Every line in the entries where "lime" is found should be copied.

[[ Data extracts open ]]

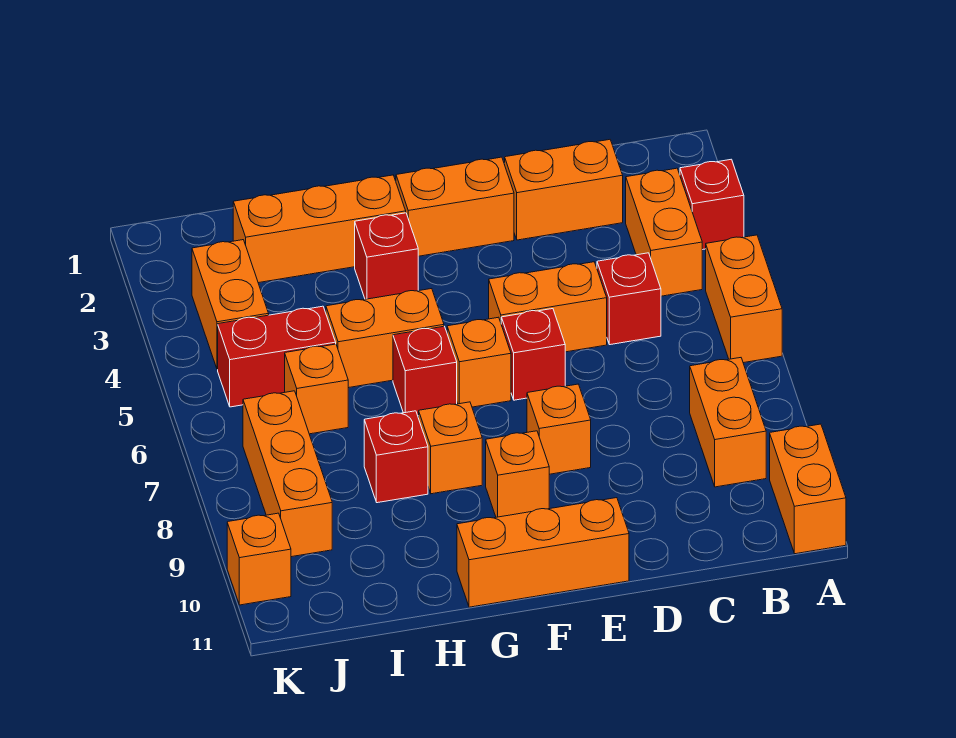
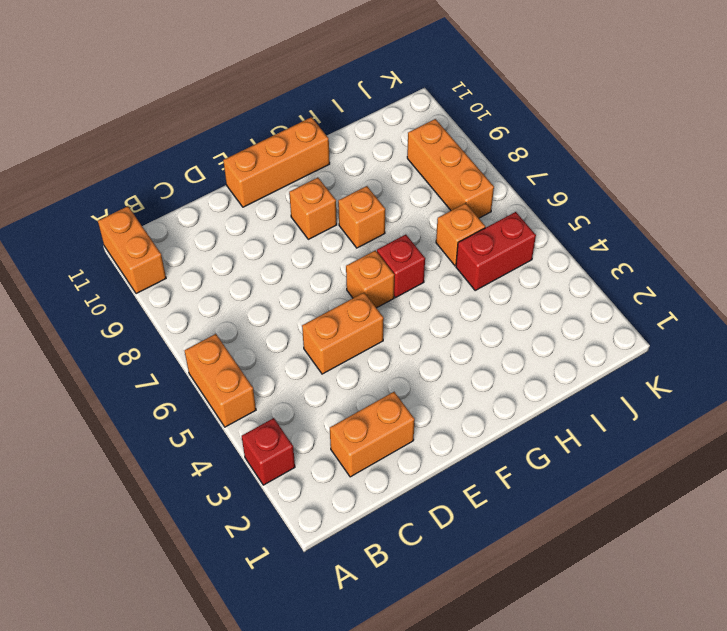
none -> orange brick B3:B4 level 1
none -> orange brick B8:B9 level 1
none -> red brick C5 level 1

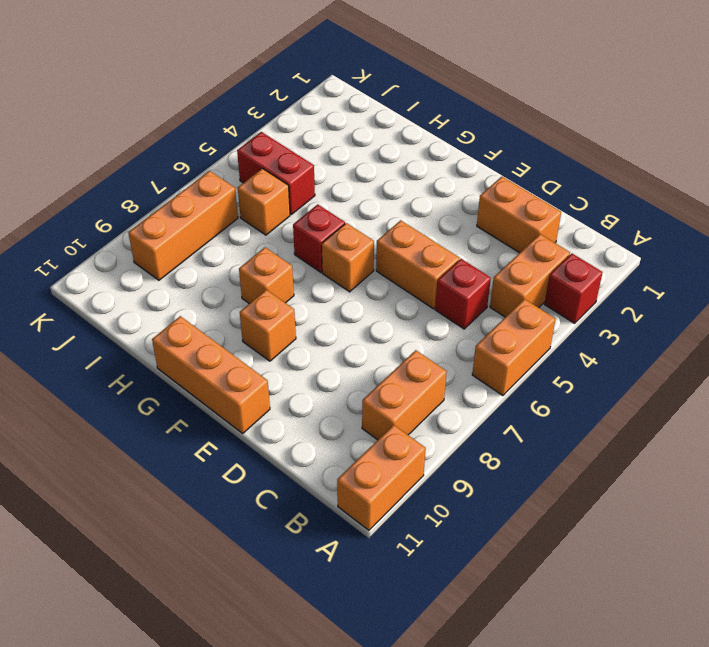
none -> orange brick E2:F2 level 1
none -> red brick E6 level 1
none -> orange brick E8 level 1

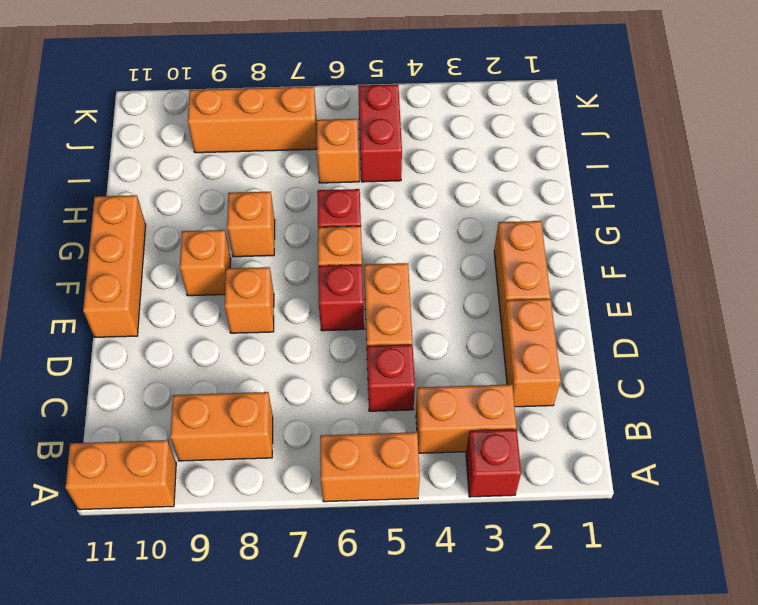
none -> orange brick G2:I2 level 1
none -> red brick G3 level 1
none -> orange brick G5:H5 level 1

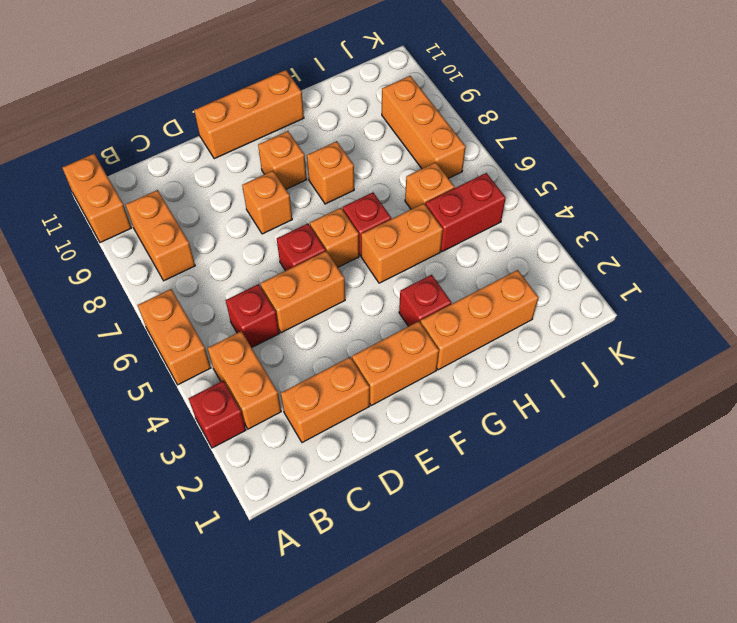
none -> red brick H8 level 1
none -> orange brick J3:J4 level 1
none -> orange brick K10 level 1

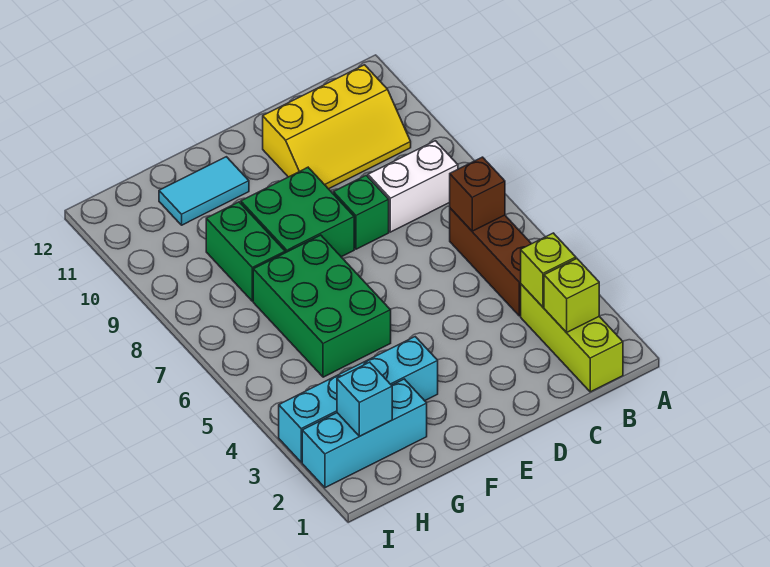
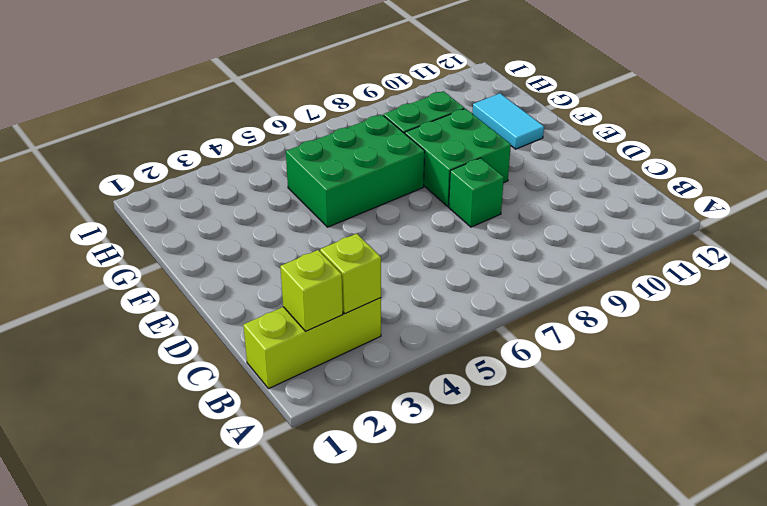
none -> brown brick B4:B6 level 1
none -> white brick B8:C8 level 1
none -> yellow slope B10:D11 level 1 top 11

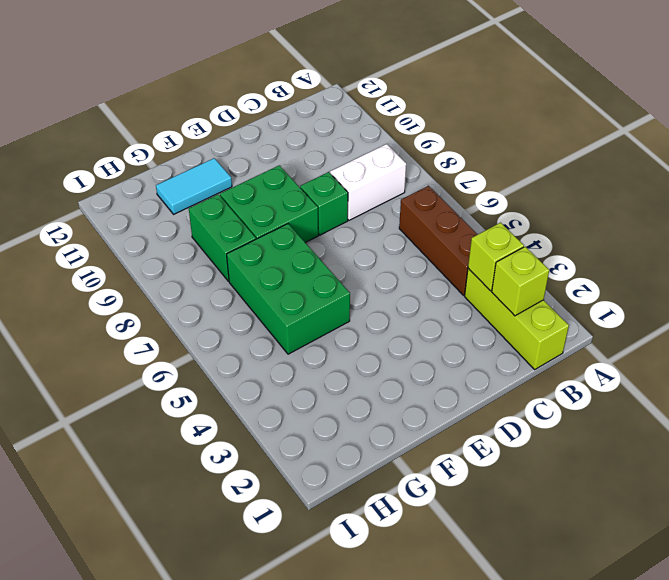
none -> yellow slope B10:D11 level 1 top 11
none -> cyan brick F3:I3 level 1
none -> cyan brick G2:I2 level 1

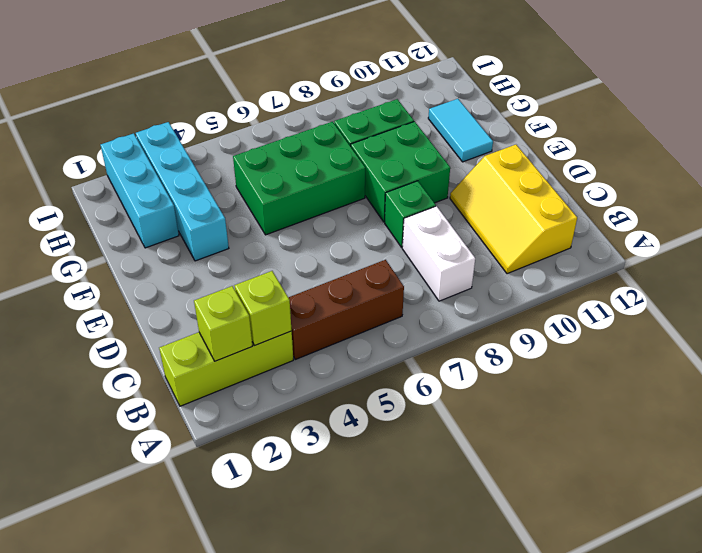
none -> brown brick B6 level 2
none -> cyan brick H2 level 2

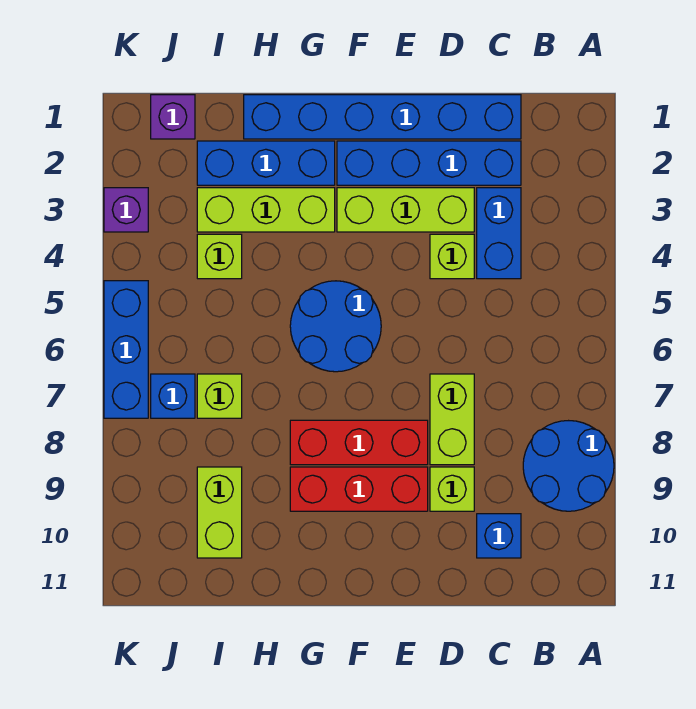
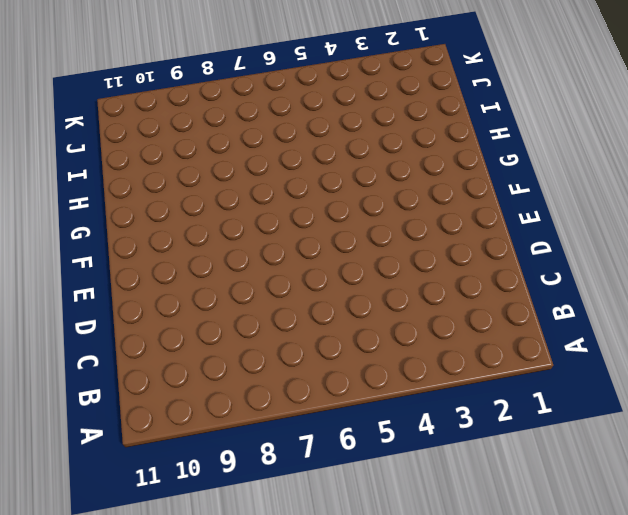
none -> blue round brick A8:B9 level 1
none -> blue brick C1:H1 level 1
none -> blue brick C2:F2 level 1

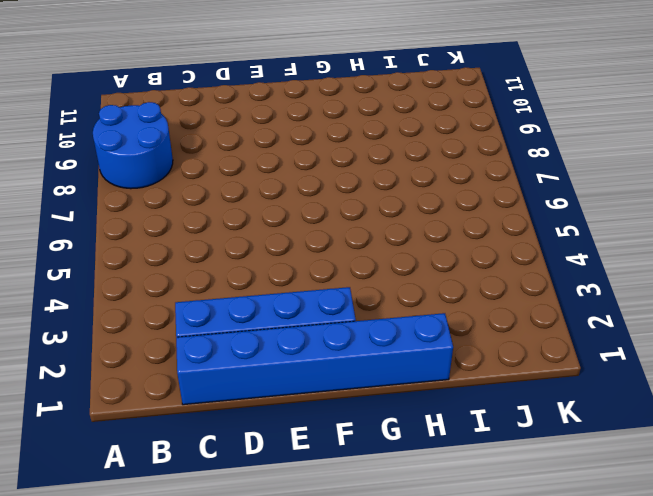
none -> blue brick C3:C4 level 1
none -> blue brick C10 level 1
none -> lime brick D3:F3 level 1

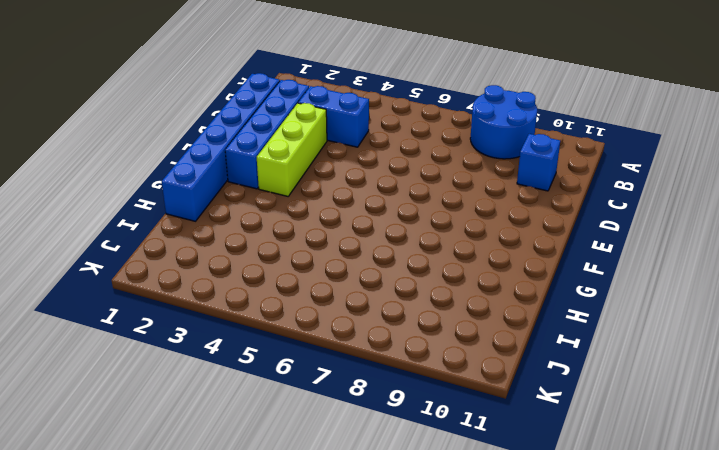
none -> lime brick D4 level 1
none -> lime brick D7:D8 level 1
none -> lime brick D9 level 1

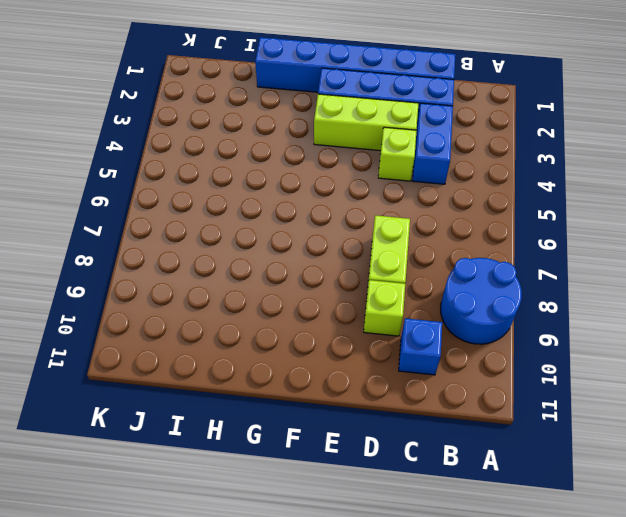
none -> red brick E8:G8 level 1
none -> red brick E9:G9 level 1
none -> blue round brick F5:G6 level 1

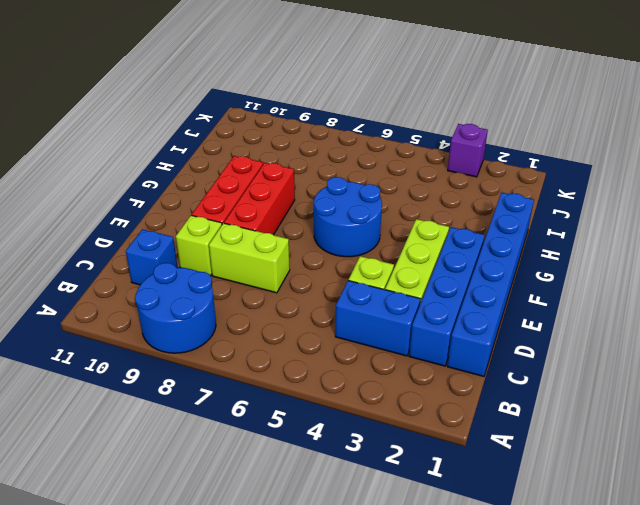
none -> blue brick G2:I2 level 1
none -> lime brick G3:I3 level 1
none -> lime brick I4 level 1

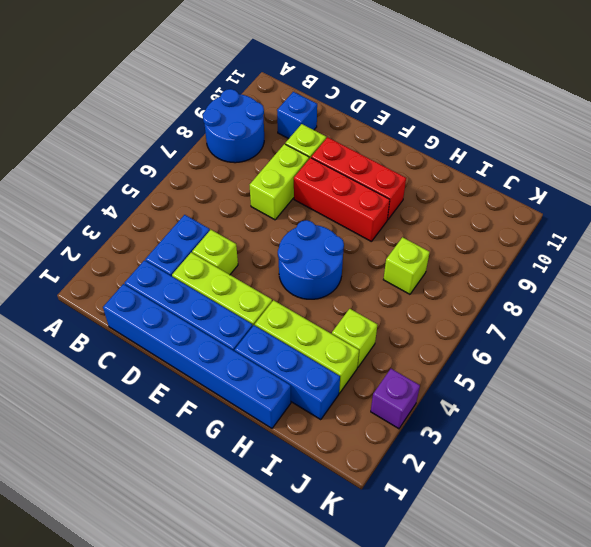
none -> lime brick I9:I10 level 1
none -> purple brick J1 level 1
none -> blue brick J7 level 1

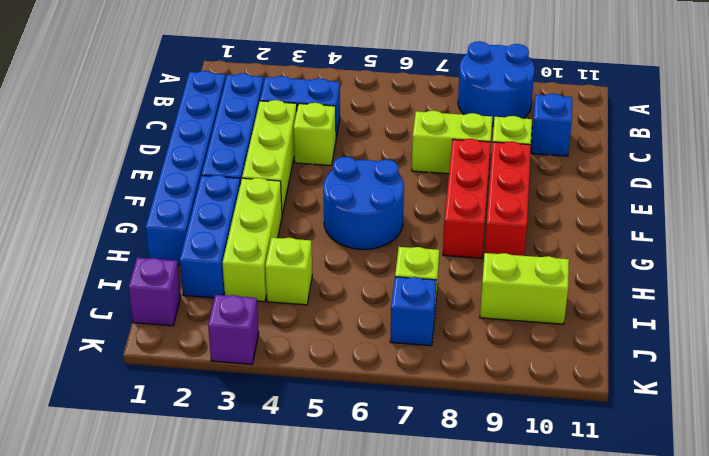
none -> blue brick K5:K7 level 1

[[ Data extracts closed ]]

## [Output]
none -> lime brick D3:F3 level 1
none -> lime brick D4 level 1
none -> lime brick D7:D8 level 1
none -> lime brick D9 level 1
none -> lime brick G3:I3 level 1
none -> lime brick I4 level 1
none -> lime brick I9:I10 level 1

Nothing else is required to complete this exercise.